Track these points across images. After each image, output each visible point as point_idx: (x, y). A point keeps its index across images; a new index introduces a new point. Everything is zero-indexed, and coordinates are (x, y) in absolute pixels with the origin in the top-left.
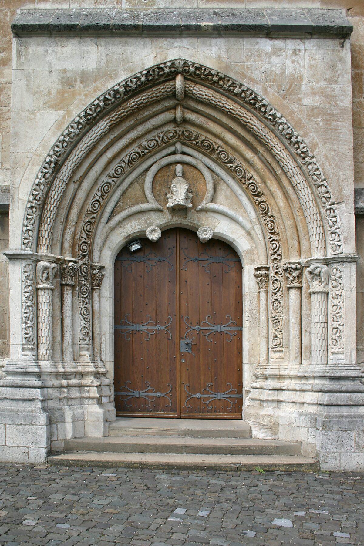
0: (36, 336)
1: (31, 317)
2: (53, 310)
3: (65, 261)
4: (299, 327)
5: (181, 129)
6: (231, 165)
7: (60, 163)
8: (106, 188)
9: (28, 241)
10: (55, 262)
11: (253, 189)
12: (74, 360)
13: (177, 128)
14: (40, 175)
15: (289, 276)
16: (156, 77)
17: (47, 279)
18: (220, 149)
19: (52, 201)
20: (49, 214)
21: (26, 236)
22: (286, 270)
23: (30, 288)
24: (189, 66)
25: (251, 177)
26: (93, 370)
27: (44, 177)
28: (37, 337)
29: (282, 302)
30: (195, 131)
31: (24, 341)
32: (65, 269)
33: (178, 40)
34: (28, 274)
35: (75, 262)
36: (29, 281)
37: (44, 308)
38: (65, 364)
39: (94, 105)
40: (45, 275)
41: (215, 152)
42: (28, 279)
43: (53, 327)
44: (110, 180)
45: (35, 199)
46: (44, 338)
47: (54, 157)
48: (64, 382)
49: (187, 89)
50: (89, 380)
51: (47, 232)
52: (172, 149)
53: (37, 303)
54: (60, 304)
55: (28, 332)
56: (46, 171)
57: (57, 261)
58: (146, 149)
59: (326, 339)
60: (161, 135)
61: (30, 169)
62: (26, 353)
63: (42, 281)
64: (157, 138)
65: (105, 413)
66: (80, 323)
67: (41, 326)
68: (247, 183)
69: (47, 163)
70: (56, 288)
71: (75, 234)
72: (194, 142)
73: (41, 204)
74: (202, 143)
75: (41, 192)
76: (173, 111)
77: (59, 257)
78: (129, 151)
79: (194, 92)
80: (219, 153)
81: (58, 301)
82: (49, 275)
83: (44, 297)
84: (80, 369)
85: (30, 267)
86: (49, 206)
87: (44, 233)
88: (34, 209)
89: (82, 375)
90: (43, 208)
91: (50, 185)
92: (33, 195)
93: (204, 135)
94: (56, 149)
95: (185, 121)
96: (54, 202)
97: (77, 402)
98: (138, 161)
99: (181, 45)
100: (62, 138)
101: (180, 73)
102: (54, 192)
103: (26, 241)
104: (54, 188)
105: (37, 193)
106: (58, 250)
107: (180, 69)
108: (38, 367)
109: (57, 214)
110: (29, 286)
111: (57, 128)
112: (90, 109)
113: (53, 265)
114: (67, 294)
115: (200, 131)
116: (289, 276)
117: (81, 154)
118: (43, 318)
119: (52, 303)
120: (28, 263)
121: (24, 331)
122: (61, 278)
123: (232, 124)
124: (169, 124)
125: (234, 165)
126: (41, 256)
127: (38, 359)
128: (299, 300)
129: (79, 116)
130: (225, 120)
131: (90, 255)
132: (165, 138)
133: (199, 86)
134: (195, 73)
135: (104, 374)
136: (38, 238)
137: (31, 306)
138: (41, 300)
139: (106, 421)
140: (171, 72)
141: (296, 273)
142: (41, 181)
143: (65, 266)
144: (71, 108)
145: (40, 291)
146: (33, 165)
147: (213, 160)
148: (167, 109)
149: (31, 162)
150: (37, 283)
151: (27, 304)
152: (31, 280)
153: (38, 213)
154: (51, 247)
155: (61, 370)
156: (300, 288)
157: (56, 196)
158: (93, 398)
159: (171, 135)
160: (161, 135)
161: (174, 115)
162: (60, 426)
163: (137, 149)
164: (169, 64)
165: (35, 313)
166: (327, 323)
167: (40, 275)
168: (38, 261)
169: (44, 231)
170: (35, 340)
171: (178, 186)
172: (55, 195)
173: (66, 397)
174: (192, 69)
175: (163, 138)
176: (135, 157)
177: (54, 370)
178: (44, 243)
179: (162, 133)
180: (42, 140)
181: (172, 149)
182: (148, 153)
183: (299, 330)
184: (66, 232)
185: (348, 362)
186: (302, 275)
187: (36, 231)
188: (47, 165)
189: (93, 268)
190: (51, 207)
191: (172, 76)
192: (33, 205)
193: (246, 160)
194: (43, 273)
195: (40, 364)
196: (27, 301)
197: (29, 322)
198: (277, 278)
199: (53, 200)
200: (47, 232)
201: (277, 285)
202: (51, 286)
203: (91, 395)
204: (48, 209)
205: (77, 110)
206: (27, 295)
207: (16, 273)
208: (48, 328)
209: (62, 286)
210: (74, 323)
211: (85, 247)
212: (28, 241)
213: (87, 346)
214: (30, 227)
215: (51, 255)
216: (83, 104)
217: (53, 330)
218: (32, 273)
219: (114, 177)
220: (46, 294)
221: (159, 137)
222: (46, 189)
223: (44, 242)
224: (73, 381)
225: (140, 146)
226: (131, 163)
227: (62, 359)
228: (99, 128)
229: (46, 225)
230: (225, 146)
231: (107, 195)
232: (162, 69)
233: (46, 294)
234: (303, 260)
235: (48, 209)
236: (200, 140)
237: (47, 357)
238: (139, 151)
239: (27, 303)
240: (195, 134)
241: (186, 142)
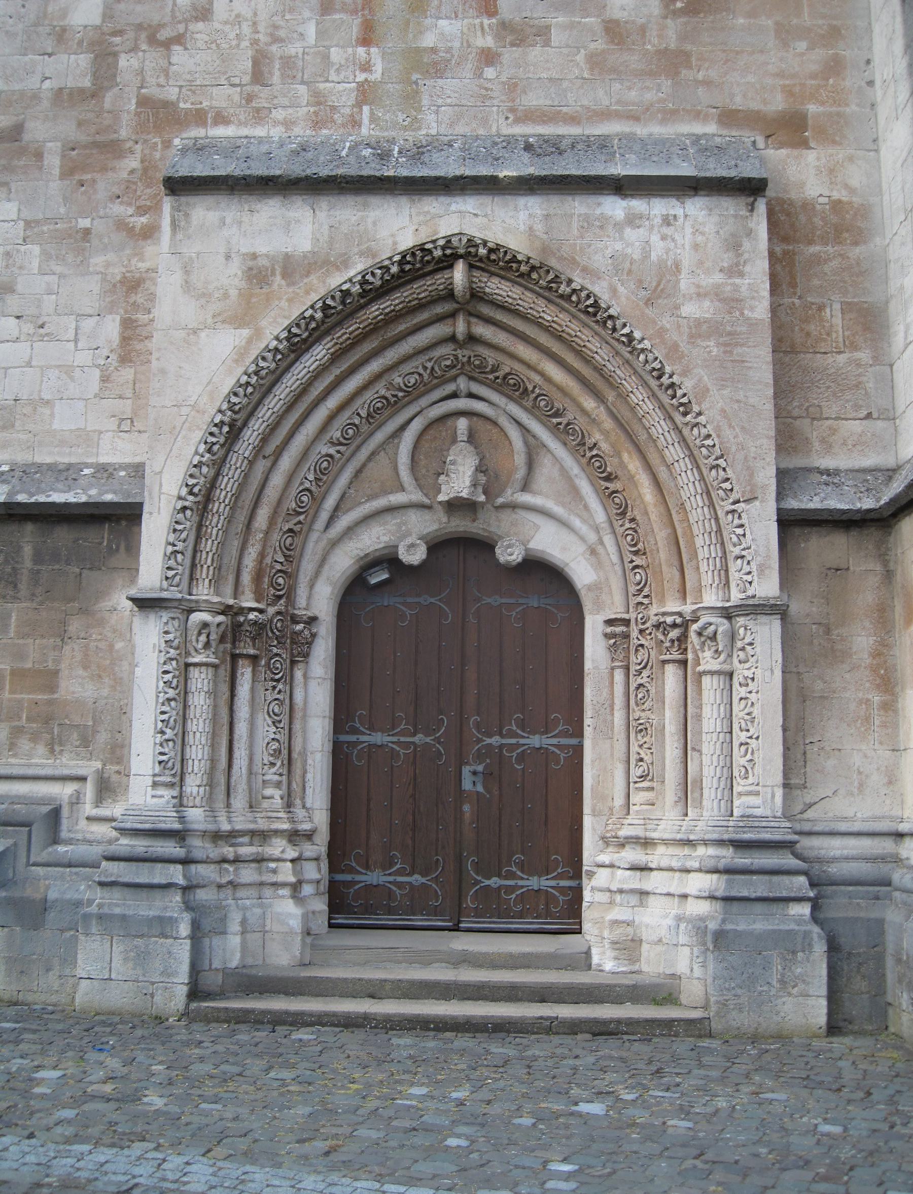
0: (179, 758)
1: (172, 720)
2: (215, 706)
3: (242, 609)
4: (683, 741)
5: (467, 353)
6: (559, 420)
7: (239, 424)
8: (325, 464)
9: (173, 572)
10: (222, 613)
11: (599, 468)
12: (251, 807)
13: (459, 351)
14: (202, 448)
15: (662, 638)
16: (418, 265)
17: (207, 645)
18: (537, 391)
19: (222, 496)
20: (215, 520)
21: (172, 563)
22: (657, 626)
23: (174, 663)
24: (477, 246)
25: (595, 444)
26: (286, 826)
27: (209, 451)
28: (183, 760)
29: (653, 691)
30: (491, 357)
31: (157, 769)
32: (241, 625)
33: (459, 199)
34: (170, 637)
35: (261, 611)
36: (172, 651)
37: (199, 702)
38: (232, 815)
39: (304, 318)
40: (203, 638)
41: (528, 395)
42: (171, 647)
43: (213, 739)
44: (332, 451)
45: (191, 493)
46: (196, 762)
47: (229, 413)
48: (229, 852)
49: (474, 286)
50: (278, 847)
51: (210, 554)
52: (450, 388)
54: (228, 694)
55: (166, 750)
56: (214, 440)
57: (226, 610)
58: (401, 390)
59: (728, 765)
60: (429, 365)
61: (184, 437)
62: (161, 791)
63: (196, 650)
64: (421, 371)
65: (305, 917)
66: (266, 730)
67: (190, 739)
68: (589, 454)
69: (216, 425)
70: (223, 661)
71: (262, 555)
72: (491, 377)
73: (200, 502)
74: (505, 378)
75: (203, 479)
76: (450, 321)
77: (231, 602)
78: (369, 395)
79: (487, 290)
80: (536, 398)
82: (211, 638)
83: (200, 680)
84: (262, 825)
85: (176, 623)
86: (217, 504)
87: (204, 556)
88: (188, 513)
89: (263, 836)
90: (205, 508)
91: (219, 465)
92: (187, 485)
93: (508, 365)
94: (234, 400)
95: (472, 339)
96: (225, 497)
97: (252, 892)
98: (387, 413)
99: (463, 209)
100: (245, 379)
101: (461, 257)
102: (226, 479)
103: (170, 573)
104: (226, 470)
105: (194, 481)
106: (229, 589)
107: (461, 251)
108: (182, 819)
109: (230, 520)
110: (172, 659)
111: (236, 361)
112: (298, 325)
113: (221, 618)
114: (243, 674)
115: (501, 358)
116: (662, 638)
117: (278, 406)
118: (195, 722)
119: (213, 693)
120: (172, 615)
121: (159, 749)
122: (234, 643)
123: (556, 347)
124: (444, 345)
125: (564, 421)
126: (197, 602)
127: (181, 805)
128: (682, 687)
129: (277, 338)
130: (544, 339)
131: (290, 595)
132: (436, 368)
133: (496, 280)
134: (488, 258)
135: (309, 836)
137: (174, 699)
138: (192, 686)
139: (309, 934)
140: (444, 255)
141: (674, 634)
142: (204, 460)
143: (242, 619)
144: (264, 323)
145: (191, 668)
146: (190, 429)
147: (526, 409)
148: (440, 319)
149: (187, 424)
150: (188, 654)
151: (167, 696)
152: (177, 648)
153: (196, 518)
154: (216, 582)
155: (226, 827)
156: (684, 663)
157: (230, 486)
158: (284, 885)
159: (448, 363)
160: (429, 365)
161: (451, 329)
162: (216, 941)
163: (383, 392)
164: (441, 242)
165: (181, 713)
166: (731, 733)
167: (194, 638)
168: (190, 611)
169: (204, 553)
170: (178, 766)
171: (459, 460)
172: (228, 484)
173: (230, 883)
174: (482, 251)
175: (433, 368)
176: (379, 405)
177: (211, 827)
178: (204, 576)
179: (430, 360)
180: (209, 383)
181: (450, 388)
182: (405, 397)
183: (681, 746)
185: (768, 813)
186: (686, 637)
187: (189, 554)
188: (214, 430)
189: (295, 620)
190: (220, 506)
191: (447, 262)
192: (187, 504)
193: (584, 412)
194: (200, 634)
195: (185, 814)
196: (166, 690)
197: (168, 731)
198: (643, 642)
199: (224, 493)
200: (210, 554)
201: (642, 655)
202: (212, 660)
203: (280, 878)
204: (215, 510)
205: (273, 327)
206: (168, 677)
207: (149, 638)
208: (203, 742)
209: (235, 657)
210: (256, 731)
211: (281, 581)
212: (173, 572)
213: (276, 778)
214: (180, 546)
215: (216, 599)
216: (285, 317)
217: (212, 746)
218: (178, 634)
219: (341, 444)
220: (203, 676)
221: (425, 368)
222: (212, 473)
223: (203, 574)
224: (246, 851)
225: (390, 386)
226: (373, 417)
227: (228, 805)
228: (313, 359)
229: (210, 542)
230: (546, 387)
231: (325, 478)
232: (430, 251)
233: (203, 676)
234: (688, 609)
235: (215, 510)
236: (501, 373)
237: (198, 800)
238: (388, 395)
239: (166, 693)
240: (491, 362)
241: (476, 375)
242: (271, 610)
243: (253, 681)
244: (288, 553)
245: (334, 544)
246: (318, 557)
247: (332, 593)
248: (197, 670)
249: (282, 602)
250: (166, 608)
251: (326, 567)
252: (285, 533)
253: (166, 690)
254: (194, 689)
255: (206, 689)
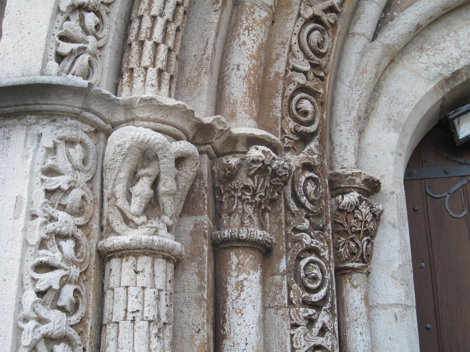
9: (75, 46)
17: (153, 206)
21: (72, 27)
32: (231, 175)
34: (61, 181)
36: (62, 216)
40: (143, 188)
42: (62, 207)
51: (160, 22)
53: (100, 326)
54: (207, 332)
81: (197, 318)
82: (162, 188)
85: (77, 153)
103: (66, 48)
110: (60, 236)
113: (184, 146)
114: (240, 286)
120: (67, 133)
136: (124, 47)
138: (115, 308)
143: (233, 161)
150: (106, 229)
151: (44, 329)
152: (78, 212)
154: (175, 76)
167: (120, 188)
178: (146, 61)
184: (235, 44)
194: (134, 178)
196: (43, 312)
200: (160, 22)
202: (166, 239)
206: (50, 279)
218: (82, 178)
220: (143, 280)
223: (143, 58)
233: (143, 280)
239: (41, 321)
242: (294, 160)
243: (265, 308)
244: (317, 60)
245: (395, 57)
246: (368, 77)
247: (400, 145)
248: (127, 265)
249: (313, 145)
250: (52, 116)
251: (383, 100)
252: (307, 22)
253: (43, 312)
254: (118, 314)
255: (150, 313)
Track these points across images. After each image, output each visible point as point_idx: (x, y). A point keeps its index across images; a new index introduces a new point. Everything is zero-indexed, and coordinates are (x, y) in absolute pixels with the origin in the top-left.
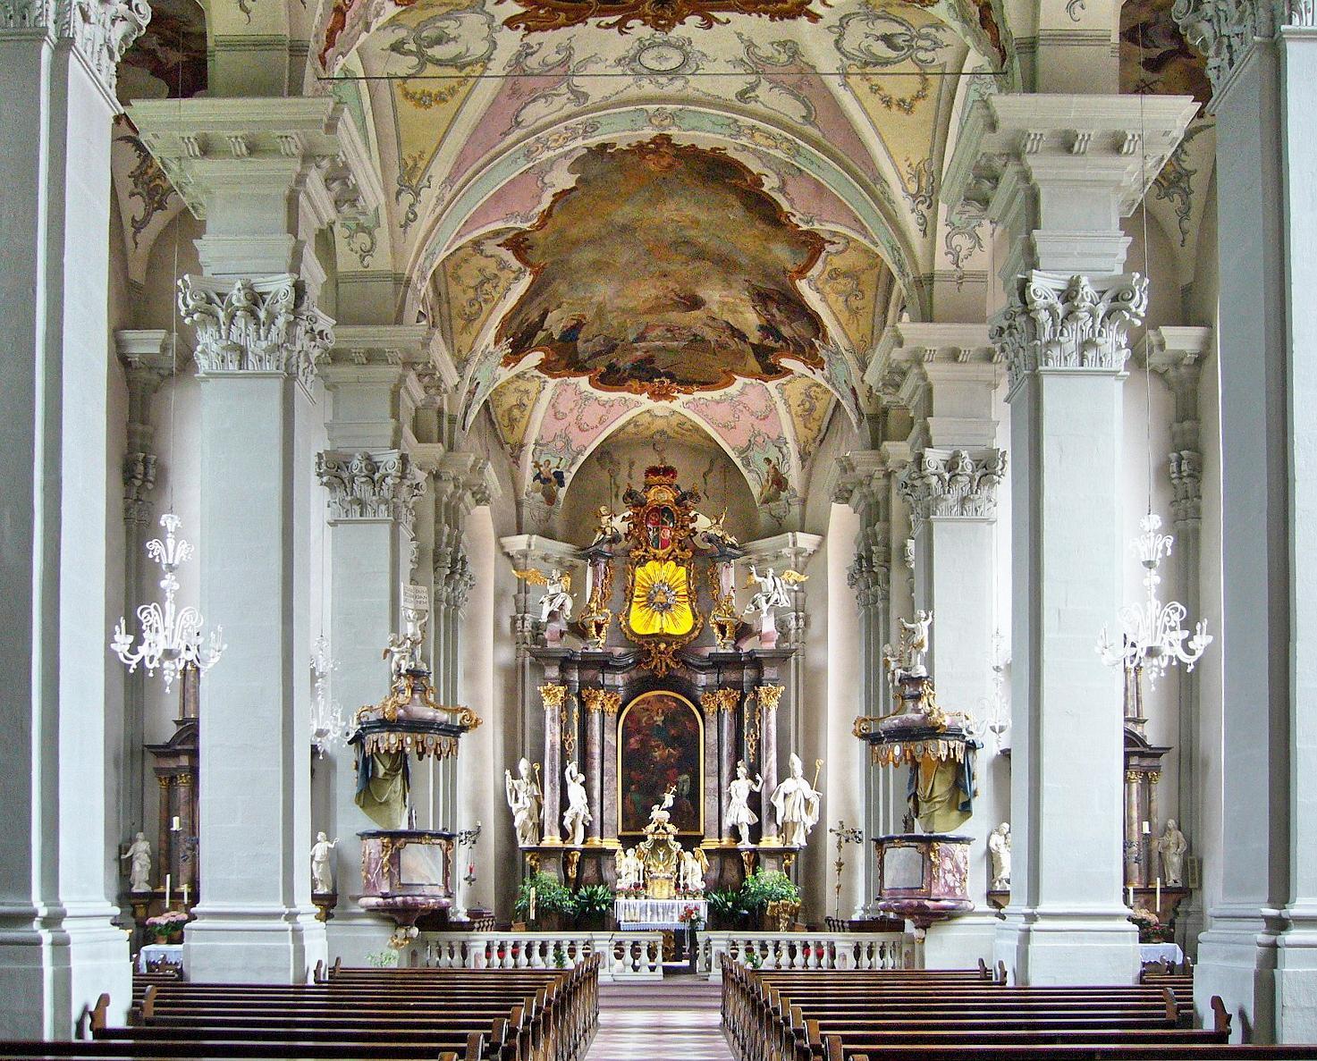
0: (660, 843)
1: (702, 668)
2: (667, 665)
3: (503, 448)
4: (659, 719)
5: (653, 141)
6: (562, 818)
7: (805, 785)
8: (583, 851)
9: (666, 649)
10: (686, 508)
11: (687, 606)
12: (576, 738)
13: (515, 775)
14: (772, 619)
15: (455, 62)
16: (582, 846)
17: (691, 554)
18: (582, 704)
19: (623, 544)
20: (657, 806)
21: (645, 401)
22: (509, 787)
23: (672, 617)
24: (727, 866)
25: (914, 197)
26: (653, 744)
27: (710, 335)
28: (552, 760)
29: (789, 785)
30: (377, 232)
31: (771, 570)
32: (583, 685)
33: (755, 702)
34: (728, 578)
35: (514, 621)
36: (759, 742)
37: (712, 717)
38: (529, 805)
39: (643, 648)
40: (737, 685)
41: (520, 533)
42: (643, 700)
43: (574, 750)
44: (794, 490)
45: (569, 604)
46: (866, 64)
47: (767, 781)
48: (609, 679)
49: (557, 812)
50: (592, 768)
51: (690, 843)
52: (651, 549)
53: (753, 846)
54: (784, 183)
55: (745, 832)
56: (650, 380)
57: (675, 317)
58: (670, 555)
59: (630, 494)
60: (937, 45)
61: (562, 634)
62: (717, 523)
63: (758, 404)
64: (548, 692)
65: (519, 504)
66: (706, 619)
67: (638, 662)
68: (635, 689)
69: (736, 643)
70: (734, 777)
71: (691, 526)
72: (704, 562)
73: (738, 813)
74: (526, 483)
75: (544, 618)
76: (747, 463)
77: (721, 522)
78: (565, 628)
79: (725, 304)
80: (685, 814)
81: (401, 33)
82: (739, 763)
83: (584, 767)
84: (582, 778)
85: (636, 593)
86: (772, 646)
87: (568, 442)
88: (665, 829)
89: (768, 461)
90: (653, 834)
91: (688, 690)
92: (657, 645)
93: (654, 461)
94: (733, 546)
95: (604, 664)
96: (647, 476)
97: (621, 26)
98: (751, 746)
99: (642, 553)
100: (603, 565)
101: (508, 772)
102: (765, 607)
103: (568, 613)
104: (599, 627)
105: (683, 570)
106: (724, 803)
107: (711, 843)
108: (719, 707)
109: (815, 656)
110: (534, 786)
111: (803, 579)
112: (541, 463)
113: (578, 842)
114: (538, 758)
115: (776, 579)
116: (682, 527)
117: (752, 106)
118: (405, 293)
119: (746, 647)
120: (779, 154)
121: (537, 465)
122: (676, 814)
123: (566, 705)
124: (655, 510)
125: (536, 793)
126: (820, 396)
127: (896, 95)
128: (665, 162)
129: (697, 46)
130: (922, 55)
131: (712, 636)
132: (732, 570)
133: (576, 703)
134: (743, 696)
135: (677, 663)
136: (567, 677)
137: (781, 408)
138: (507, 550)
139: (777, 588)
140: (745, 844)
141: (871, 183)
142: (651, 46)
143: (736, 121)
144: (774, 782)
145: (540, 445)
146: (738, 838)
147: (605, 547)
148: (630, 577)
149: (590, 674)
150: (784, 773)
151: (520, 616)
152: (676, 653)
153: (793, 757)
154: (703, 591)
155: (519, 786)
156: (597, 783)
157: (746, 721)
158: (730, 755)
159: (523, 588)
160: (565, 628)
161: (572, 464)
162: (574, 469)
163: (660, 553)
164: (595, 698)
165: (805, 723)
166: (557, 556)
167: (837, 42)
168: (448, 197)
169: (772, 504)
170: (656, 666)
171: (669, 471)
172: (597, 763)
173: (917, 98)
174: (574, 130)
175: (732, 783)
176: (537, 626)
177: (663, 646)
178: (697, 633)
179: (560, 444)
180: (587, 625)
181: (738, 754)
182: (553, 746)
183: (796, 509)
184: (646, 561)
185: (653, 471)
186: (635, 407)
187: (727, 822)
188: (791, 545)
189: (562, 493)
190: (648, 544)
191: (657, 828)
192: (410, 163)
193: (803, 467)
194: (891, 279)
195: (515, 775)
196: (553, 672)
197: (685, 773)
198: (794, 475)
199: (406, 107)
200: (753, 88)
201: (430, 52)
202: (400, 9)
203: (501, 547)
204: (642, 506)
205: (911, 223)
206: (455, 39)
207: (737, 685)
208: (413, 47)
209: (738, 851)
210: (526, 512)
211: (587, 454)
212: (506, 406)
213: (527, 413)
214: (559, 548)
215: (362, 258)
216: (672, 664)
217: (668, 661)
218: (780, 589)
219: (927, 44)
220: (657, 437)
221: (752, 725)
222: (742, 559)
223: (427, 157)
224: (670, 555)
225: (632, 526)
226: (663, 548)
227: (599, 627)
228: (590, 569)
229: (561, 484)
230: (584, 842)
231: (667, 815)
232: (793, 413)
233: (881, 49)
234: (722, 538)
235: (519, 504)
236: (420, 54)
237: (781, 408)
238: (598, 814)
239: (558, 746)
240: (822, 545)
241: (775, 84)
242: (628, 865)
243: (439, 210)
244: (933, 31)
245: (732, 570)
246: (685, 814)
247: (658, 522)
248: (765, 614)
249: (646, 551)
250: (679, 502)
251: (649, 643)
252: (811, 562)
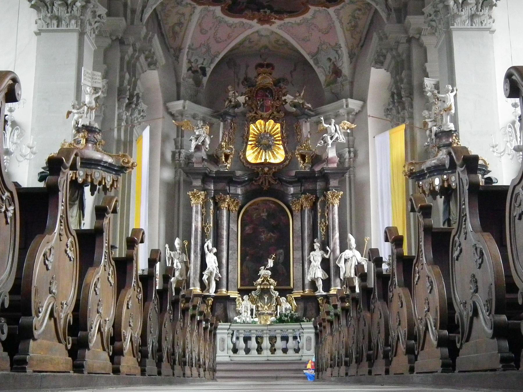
^^^^
Work to be completed
Rewrite the items from the start through the line with "10: (55, 262)", replacing "zero-indexed" with "0-indexed" and changing nothing else. Leave the pictures out of the answer.

Response to this task
Track these points across images. After each image, output each visible point as point_idx: (x, y). A point keeps its index across images; a new index introduces a new point. Everything is 0-indexed, and coordinates are (x, y) in absolute pixels with the origin in the top-left.
0: (36, 336)
1: (31, 317)
2: (53, 310)
3: (65, 261)
4: (299, 327)
5: (181, 129)
6: (231, 165)
7: (60, 163)
8: (106, 188)
9: (28, 241)
10: (55, 262)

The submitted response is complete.